* [Task details]: All the entries need to be duplicated exactly, with the pictures omitted.

* [Working data]:
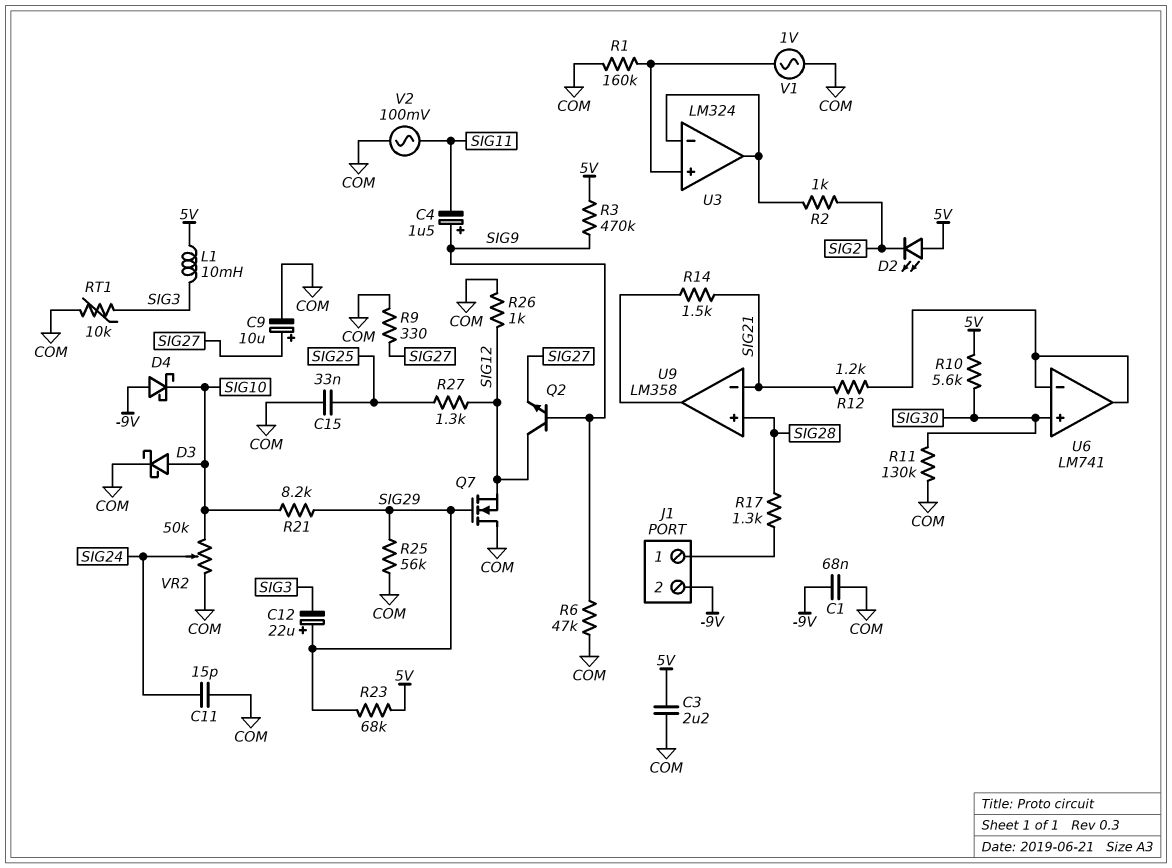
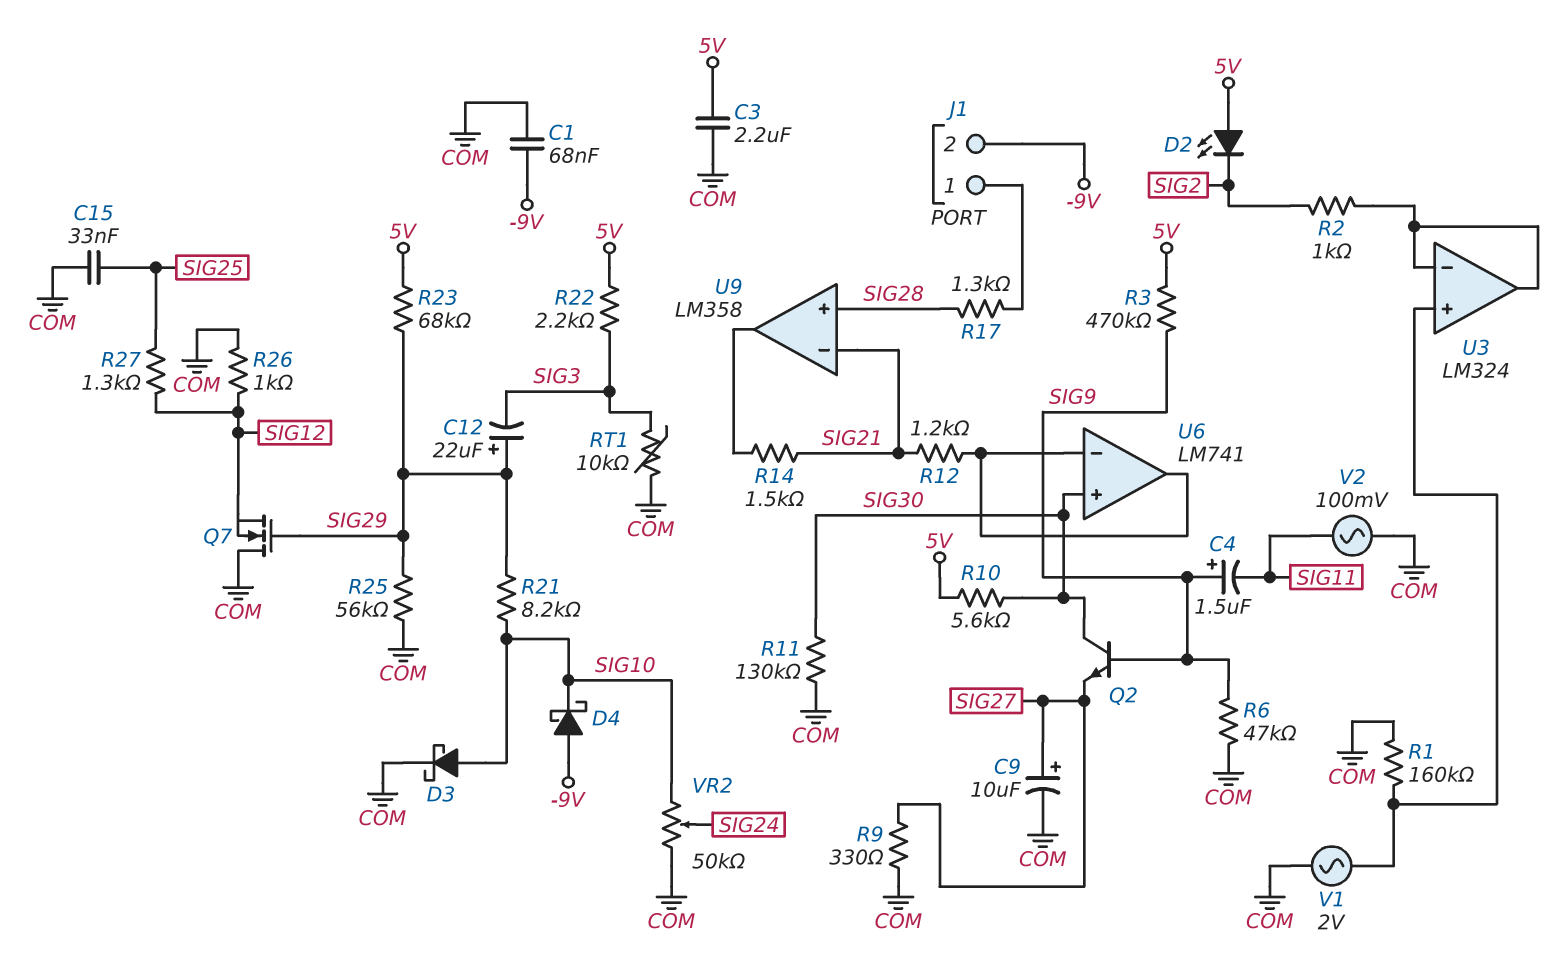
C11: 15pF (COM, SIG24) -> none
L1: 10mH (5V, SIG3) -> none
Q2: NPN (B SIG9, C SIG12, E SIG27) -> NPN (B SIG9, C SIG30, E SIG27)
R22: none -> 2.2k (5V, SIG3)
V1: AC 1V (COM, U3/in+) -> AC 2V (COM, U3/in+)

* [Solved exercise]:
C11: 15pF (COM, SIG24) -> none
L1: 10mH (5V, SIG3) -> none
Q2: NPN (B SIG9, C SIG12, E SIG27) -> NPN (B SIG9, C SIG30, E SIG27)
R22: none -> 2.2k (5V, SIG3)
V1: AC 1V (COM, U3/in+) -> AC 2V (COM, U3/in+)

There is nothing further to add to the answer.